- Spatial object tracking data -
^^^^^^^^

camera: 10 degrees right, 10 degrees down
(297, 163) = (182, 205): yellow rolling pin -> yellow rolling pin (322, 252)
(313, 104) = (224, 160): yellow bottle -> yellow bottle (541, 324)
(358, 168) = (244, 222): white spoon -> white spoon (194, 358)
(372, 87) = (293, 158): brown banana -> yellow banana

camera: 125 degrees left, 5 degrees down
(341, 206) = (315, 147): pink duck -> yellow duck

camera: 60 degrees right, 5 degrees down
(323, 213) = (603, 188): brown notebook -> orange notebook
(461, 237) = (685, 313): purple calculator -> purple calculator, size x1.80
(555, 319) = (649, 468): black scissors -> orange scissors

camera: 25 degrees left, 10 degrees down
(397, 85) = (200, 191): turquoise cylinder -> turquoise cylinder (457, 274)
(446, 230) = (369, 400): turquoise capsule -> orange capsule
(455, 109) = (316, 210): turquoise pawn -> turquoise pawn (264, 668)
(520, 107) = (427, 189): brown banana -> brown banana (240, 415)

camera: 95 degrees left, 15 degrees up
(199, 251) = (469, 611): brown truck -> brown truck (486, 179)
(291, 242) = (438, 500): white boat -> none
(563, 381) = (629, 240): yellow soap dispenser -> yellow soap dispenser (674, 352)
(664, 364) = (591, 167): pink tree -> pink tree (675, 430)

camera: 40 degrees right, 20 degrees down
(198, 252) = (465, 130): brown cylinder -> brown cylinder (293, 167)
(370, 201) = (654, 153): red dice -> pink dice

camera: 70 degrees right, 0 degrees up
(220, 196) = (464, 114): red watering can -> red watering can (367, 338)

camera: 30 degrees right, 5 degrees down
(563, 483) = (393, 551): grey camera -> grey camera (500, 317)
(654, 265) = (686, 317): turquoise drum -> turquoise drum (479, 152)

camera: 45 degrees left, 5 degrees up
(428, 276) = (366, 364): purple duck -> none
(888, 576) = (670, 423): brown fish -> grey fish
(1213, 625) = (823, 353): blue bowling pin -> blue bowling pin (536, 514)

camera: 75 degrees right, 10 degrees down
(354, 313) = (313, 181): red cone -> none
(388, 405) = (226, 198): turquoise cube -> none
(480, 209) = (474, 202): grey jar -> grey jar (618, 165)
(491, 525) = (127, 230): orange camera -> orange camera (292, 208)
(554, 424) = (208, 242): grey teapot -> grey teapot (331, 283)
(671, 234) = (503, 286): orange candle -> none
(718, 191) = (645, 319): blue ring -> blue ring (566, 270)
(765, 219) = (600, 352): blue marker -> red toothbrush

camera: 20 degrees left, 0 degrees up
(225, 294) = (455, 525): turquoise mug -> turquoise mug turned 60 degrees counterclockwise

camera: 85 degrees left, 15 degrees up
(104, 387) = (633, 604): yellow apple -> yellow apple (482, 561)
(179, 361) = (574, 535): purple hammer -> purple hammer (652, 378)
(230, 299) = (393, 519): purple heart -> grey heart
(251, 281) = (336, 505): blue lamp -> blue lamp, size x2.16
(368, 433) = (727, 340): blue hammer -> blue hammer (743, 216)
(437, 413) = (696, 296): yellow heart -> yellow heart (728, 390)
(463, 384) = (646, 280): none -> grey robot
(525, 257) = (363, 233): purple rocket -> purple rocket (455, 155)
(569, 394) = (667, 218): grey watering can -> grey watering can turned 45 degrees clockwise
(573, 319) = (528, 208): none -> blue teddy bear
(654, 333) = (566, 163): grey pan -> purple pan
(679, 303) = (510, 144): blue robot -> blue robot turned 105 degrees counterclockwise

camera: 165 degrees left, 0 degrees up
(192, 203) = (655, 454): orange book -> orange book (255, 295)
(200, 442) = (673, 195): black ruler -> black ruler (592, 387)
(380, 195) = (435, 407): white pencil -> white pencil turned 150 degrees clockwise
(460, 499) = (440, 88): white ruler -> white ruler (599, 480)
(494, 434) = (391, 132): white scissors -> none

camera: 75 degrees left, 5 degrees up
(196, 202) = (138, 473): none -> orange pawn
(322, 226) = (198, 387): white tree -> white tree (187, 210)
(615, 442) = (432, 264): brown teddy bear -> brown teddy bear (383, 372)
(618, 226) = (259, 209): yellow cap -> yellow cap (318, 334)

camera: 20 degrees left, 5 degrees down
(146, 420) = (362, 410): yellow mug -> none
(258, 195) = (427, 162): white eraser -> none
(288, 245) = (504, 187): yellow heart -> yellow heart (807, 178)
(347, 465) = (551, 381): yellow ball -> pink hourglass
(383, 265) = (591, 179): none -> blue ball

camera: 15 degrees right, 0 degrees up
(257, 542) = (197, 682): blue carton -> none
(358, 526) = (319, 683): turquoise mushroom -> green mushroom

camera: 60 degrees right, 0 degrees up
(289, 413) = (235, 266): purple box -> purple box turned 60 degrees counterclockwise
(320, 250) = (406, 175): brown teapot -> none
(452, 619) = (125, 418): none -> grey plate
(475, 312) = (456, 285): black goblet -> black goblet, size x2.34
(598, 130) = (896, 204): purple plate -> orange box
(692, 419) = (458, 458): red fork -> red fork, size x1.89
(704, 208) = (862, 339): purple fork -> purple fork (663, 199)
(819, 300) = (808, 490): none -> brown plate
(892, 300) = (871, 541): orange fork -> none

^^^^^^^^

- EXERCISE INSTRUCTIONS -
Write out all records exactly, keeping every detail.

- YOUR SOLUTION -
camera: 10 degrees right, 10 degrees down
(297, 163) = (182, 205): yellow rolling pin -> yellow rolling pin (322, 252)
(313, 104) = (224, 160): yellow bottle -> yellow bottle (541, 324)
(358, 168) = (244, 222): white spoon -> white spoon (194, 358)
(372, 87) = (293, 158): brown banana -> yellow banana

camera: 125 degrees left, 5 degrees down
(341, 206) = (315, 147): pink duck -> yellow duck

camera: 60 degrees right, 5 degrees down
(323, 213) = (603, 188): brown notebook -> orange notebook
(461, 237) = (685, 313): purple calculator -> purple calculator, size x1.80
(555, 319) = (649, 468): black scissors -> orange scissors

camera: 25 degrees left, 10 degrees down
(397, 85) = (200, 191): turquoise cylinder -> turquoise cylinder (457, 274)
(446, 230) = (369, 400): turquoise capsule -> orange capsule
(455, 109) = (316, 210): turquoise pawn -> turquoise pawn (264, 668)
(520, 107) = (427, 189): brown banana -> brown banana (240, 415)

camera: 95 degrees left, 15 degrees up
(199, 251) = (469, 611): brown truck -> brown truck (486, 179)
(291, 242) = (438, 500): white boat -> none
(563, 381) = (629, 240): yellow soap dispenser -> yellow soap dispenser (674, 352)
(664, 364) = (591, 167): pink tree -> pink tree (675, 430)

camera: 40 degrees right, 20 degrees down
(198, 252) = (465, 130): brown cylinder -> brown cylinder (293, 167)
(370, 201) = (654, 153): red dice -> pink dice

camera: 70 degrees right, 0 degrees up
(220, 196) = (464, 114): red watering can -> red watering can (367, 338)

camera: 30 degrees right, 5 degrees down
(563, 483) = (393, 551): grey camera -> grey camera (500, 317)
(654, 265) = (686, 317): turquoise drum -> turquoise drum (479, 152)

camera: 45 degrees left, 5 degrees up
(428, 276) = (366, 364): purple duck -> none
(888, 576) = (670, 423): brown fish -> grey fish
(1213, 625) = (823, 353): blue bowling pin -> blue bowling pin (536, 514)

camera: 75 degrees right, 10 degrees down
(354, 313) = (313, 181): red cone -> none
(388, 405) = (226, 198): turquoise cube -> none
(480, 209) = (474, 202): grey jar -> grey jar (618, 165)
(491, 525) = (127, 230): orange camera -> orange camera (292, 208)
(554, 424) = (208, 242): grey teapot -> grey teapot (331, 283)
(671, 234) = (503, 286): orange candle -> none
(718, 191) = (645, 319): blue ring -> blue ring (566, 270)
(765, 219) = (600, 352): blue marker -> red toothbrush

camera: 20 degrees left, 0 degrees up
(225, 294) = (455, 525): turquoise mug -> turquoise mug turned 60 degrees counterclockwise

camera: 85 degrees left, 15 degrees up
(104, 387) = (633, 604): yellow apple -> yellow apple (482, 561)
(179, 361) = (574, 535): purple hammer -> purple hammer (652, 378)
(230, 299) = (393, 519): purple heart -> grey heart
(251, 281) = (336, 505): blue lamp -> blue lamp, size x2.16
(368, 433) = (727, 340): blue hammer -> blue hammer (743, 216)
(437, 413) = (696, 296): yellow heart -> yellow heart (728, 390)
(463, 384) = (646, 280): none -> grey robot
(525, 257) = (363, 233): purple rocket -> purple rocket (455, 155)
(569, 394) = (667, 218): grey watering can -> grey watering can turned 45 degrees clockwise
(573, 319) = (528, 208): none -> blue teddy bear
(654, 333) = (566, 163): grey pan -> purple pan
(679, 303) = (510, 144): blue robot -> blue robot turned 105 degrees counterclockwise

camera: 165 degrees left, 0 degrees up
(192, 203) = (655, 454): orange book -> orange book (255, 295)
(200, 442) = (673, 195): black ruler -> black ruler (592, 387)
(380, 195) = (435, 407): white pencil -> white pencil turned 150 degrees clockwise
(460, 499) = (440, 88): white ruler -> white ruler (599, 480)
(494, 434) = (391, 132): white scissors -> none

camera: 75 degrees left, 5 degrees up
(196, 202) = (138, 473): none -> orange pawn
(322, 226) = (198, 387): white tree -> white tree (187, 210)
(615, 442) = (432, 264): brown teddy bear -> brown teddy bear (383, 372)
(618, 226) = (259, 209): yellow cap -> yellow cap (318, 334)

camera: 20 degrees left, 5 degrees down
(146, 420) = (362, 410): yellow mug -> none
(258, 195) = (427, 162): white eraser -> none
(288, 245) = (504, 187): yellow heart -> yellow heart (807, 178)
(347, 465) = (551, 381): yellow ball -> pink hourglass
(383, 265) = (591, 179): none -> blue ball

camera: 15 degrees right, 0 degrees up
(257, 542) = (197, 682): blue carton -> none
(358, 526) = (319, 683): turquoise mushroom -> green mushroom

camera: 60 degrees right, 0 degrees up
(289, 413) = (235, 266): purple box -> purple box turned 60 degrees counterclockwise
(320, 250) = (406, 175): brown teapot -> none
(452, 619) = (125, 418): none -> grey plate
(475, 312) = (456, 285): black goblet -> black goblet, size x2.34
(598, 130) = (896, 204): purple plate -> orange box
(692, 419) = (458, 458): red fork -> red fork, size x1.89
(704, 208) = (862, 339): purple fork -> purple fork (663, 199)
(819, 300) = (808, 490): none -> brown plate
(892, 300) = (871, 541): orange fork -> none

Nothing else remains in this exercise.